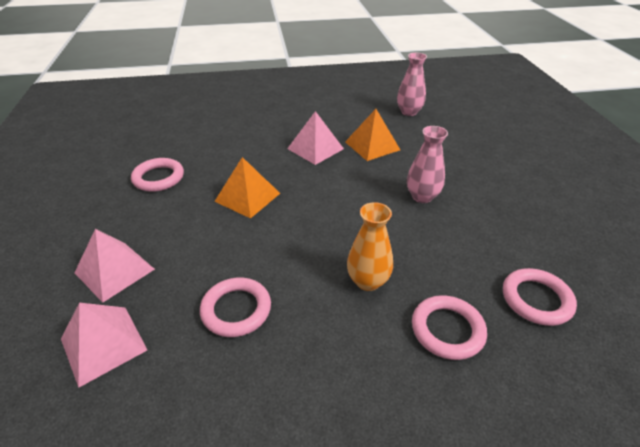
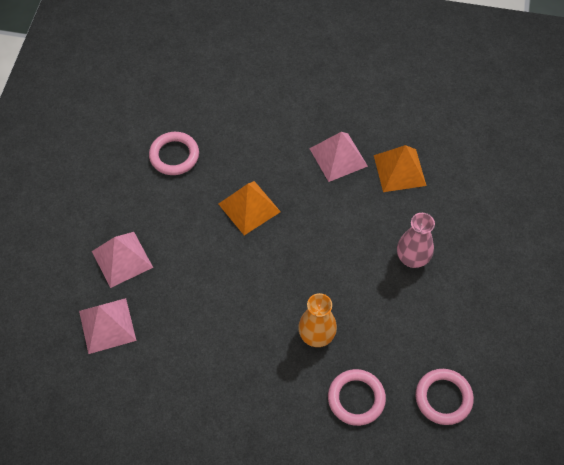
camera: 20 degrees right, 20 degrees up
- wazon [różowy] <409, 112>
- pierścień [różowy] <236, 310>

▶ _Required action_:
For this exercise, give the listing again exactly as written, with the pictures omitted.

▶ _Output for this exercise_:
camera: 20 degrees right, 20 degrees up
- wazon [różowy] <409, 112>
- pierścień [różowy] <236, 310>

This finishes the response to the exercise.